Task description:
A faithful, word-for-word copy of the data below is required, without pictures.

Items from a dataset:
----------
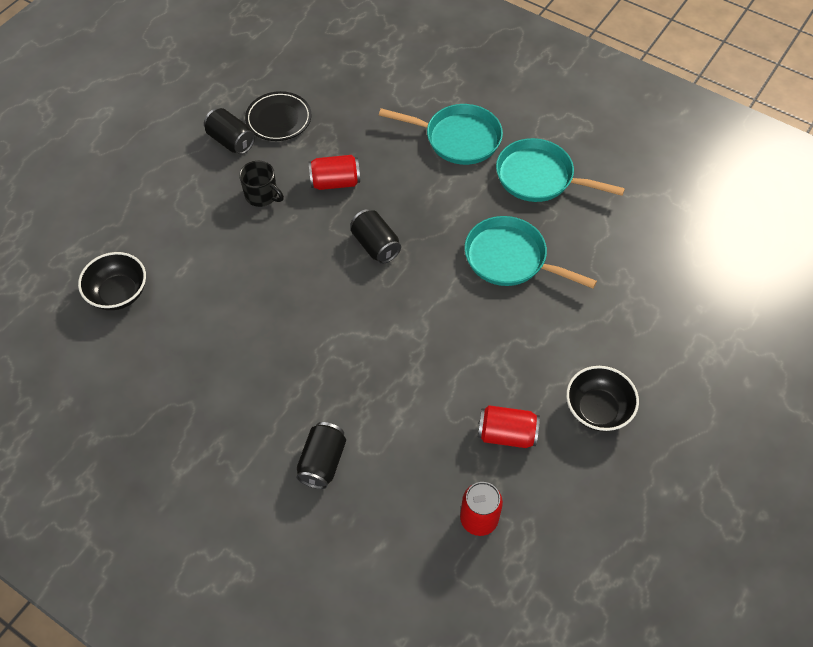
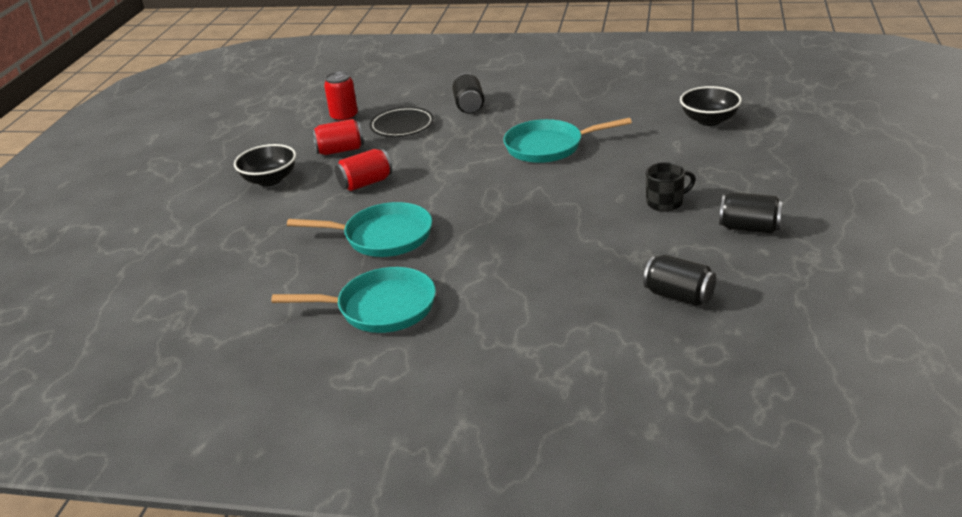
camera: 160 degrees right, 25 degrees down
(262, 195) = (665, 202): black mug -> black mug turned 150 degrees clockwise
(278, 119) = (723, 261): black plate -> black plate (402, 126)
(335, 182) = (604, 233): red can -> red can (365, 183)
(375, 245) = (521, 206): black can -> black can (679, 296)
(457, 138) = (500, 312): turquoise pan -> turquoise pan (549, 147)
----------
Task output:
camera: 160 degrees right, 25 degrees down
(262, 195) = (665, 202): black mug -> black mug turned 150 degrees clockwise
(278, 119) = (723, 261): black plate -> black plate (402, 126)
(335, 182) = (604, 233): red can -> red can (365, 183)
(375, 245) = (521, 206): black can -> black can (679, 296)
(457, 138) = (500, 312): turquoise pan -> turquoise pan (549, 147)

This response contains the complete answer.